◆ Aim of the exercise: Please repeat the lines below exactly. Begin with the line containing "cyan diamond: (617, 672) -> (228, 342), moved" and go on through the line containing "white triangle: (1307, 973)".

== Supplied data

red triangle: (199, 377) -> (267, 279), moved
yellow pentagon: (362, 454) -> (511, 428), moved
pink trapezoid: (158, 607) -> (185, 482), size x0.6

====
== Supplied data

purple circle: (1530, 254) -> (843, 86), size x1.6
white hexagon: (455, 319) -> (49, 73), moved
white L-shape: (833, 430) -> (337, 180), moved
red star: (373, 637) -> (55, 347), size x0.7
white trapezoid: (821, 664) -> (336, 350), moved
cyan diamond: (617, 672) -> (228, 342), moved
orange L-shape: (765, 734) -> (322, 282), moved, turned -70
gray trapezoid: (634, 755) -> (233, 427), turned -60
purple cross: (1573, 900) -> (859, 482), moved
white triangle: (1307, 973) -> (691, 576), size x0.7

====

◆ Solution:
cyan diamond: (617, 672) -> (228, 342), moved
orange L-shape: (765, 734) -> (322, 282), moved, turned -70
gray trapezoid: (634, 755) -> (233, 427), turned -60
purple cross: (1573, 900) -> (859, 482), moved
white triangle: (1307, 973) -> (691, 576), size x0.7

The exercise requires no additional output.